> [RECORDS]
★ ★ ★ ★

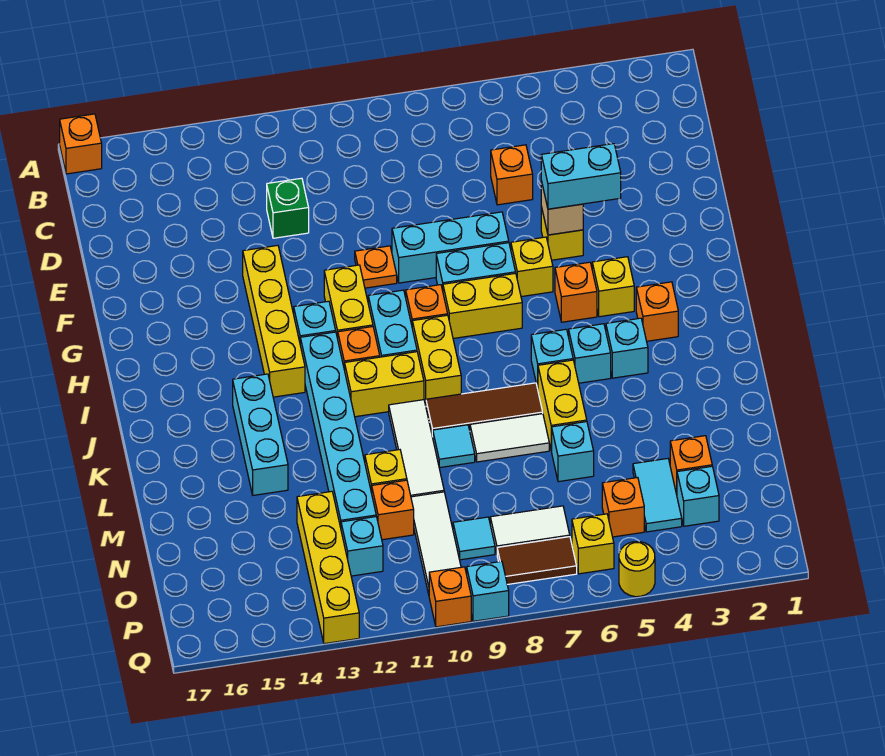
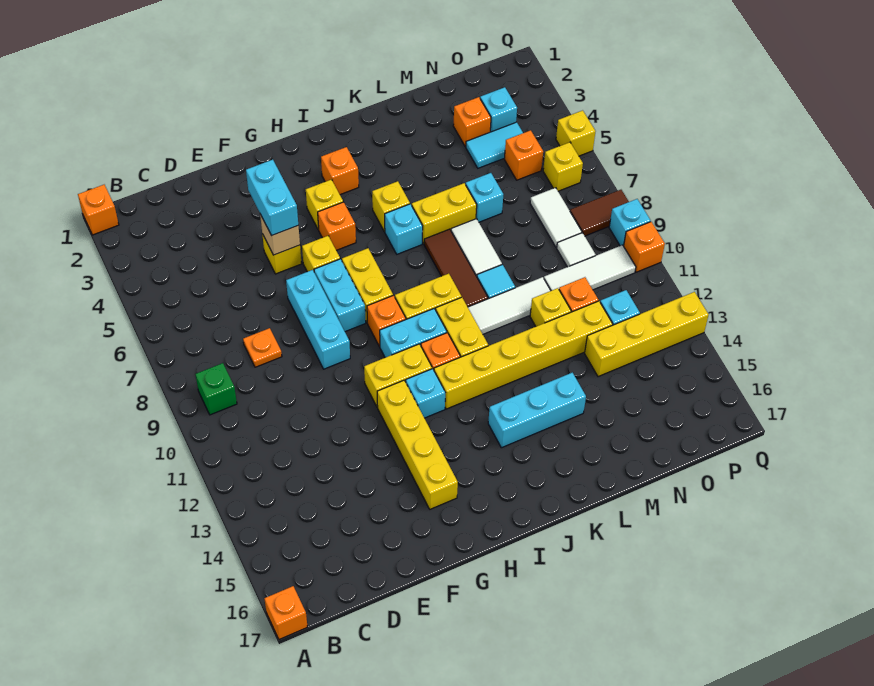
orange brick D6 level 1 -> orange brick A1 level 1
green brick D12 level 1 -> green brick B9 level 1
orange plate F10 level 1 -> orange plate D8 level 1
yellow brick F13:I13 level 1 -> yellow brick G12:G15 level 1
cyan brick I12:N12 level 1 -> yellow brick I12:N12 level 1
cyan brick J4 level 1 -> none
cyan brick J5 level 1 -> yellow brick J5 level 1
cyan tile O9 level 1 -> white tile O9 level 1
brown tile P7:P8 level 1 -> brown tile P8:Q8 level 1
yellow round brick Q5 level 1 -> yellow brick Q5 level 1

★ ★ ★ ★

> [WHAT TO PRODUCE]
All lines above are to be restated word for word, with pictures excluded.

> [ANSWER SPACE]
orange brick D6 level 1 -> orange brick A1 level 1
green brick D12 level 1 -> green brick B9 level 1
orange plate F10 level 1 -> orange plate D8 level 1
yellow brick F13:I13 level 1 -> yellow brick G12:G15 level 1
cyan brick I12:N12 level 1 -> yellow brick I12:N12 level 1
cyan brick J4 level 1 -> none
cyan brick J5 level 1 -> yellow brick J5 level 1
cyan tile O9 level 1 -> white tile O9 level 1
brown tile P7:P8 level 1 -> brown tile P8:Q8 level 1
yellow round brick Q5 level 1 -> yellow brick Q5 level 1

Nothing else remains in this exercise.